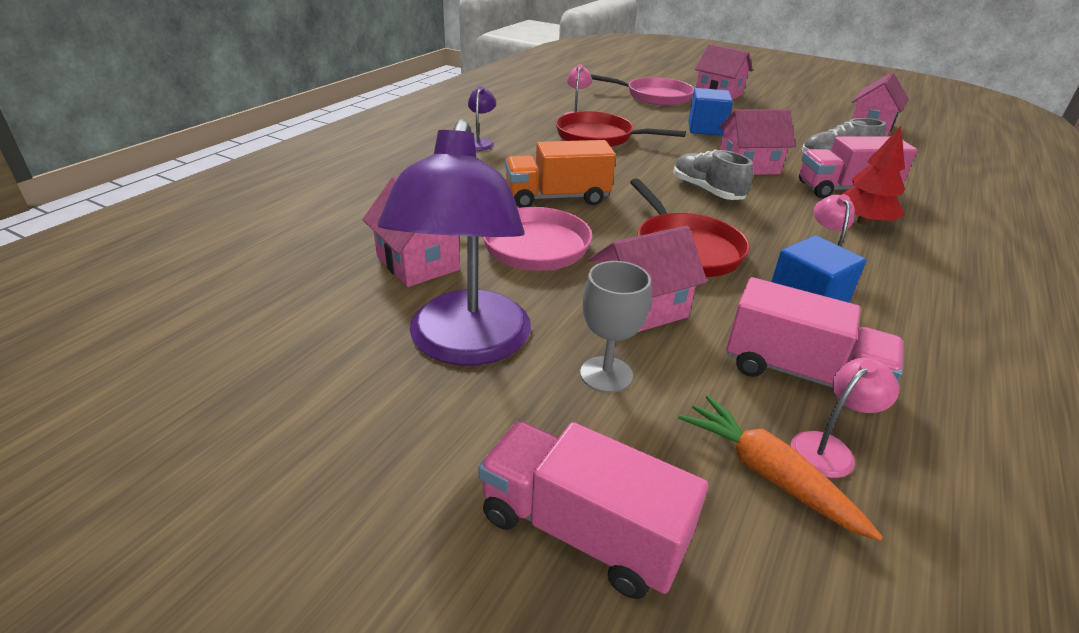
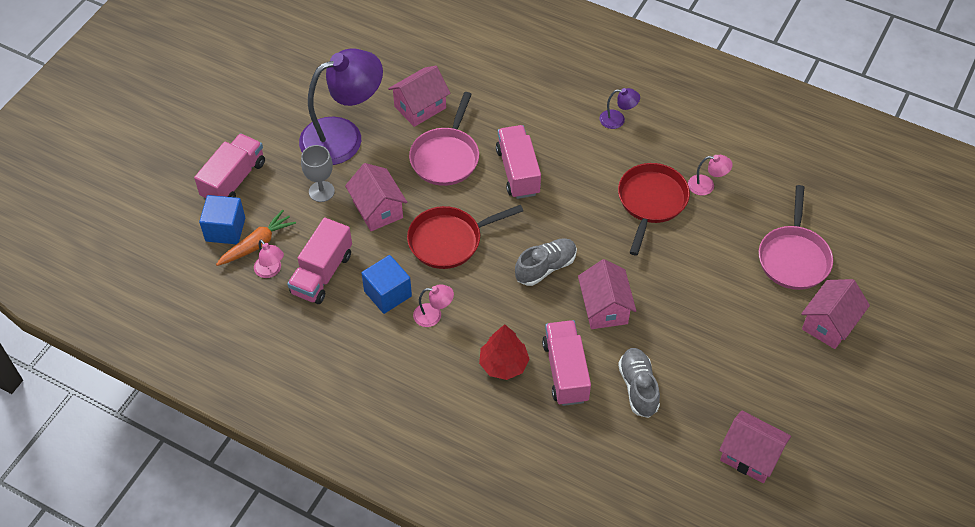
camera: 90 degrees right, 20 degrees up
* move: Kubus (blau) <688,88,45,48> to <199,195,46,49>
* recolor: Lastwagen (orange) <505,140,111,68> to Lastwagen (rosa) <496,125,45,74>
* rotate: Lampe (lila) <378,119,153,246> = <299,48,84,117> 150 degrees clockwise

Task
Pictures excluded, quote all the data above exactly.

Solution to this task
camera: 90 degrees right, 20 degrees up
* move: Kubus (blau) <688,88,45,48> to <199,195,46,49>
* recolor: Lastwagen (orange) <505,140,111,68> to Lastwagen (rosa) <496,125,45,74>
* rotate: Lampe (lila) <378,119,153,246> = <299,48,84,117> 150 degrees clockwise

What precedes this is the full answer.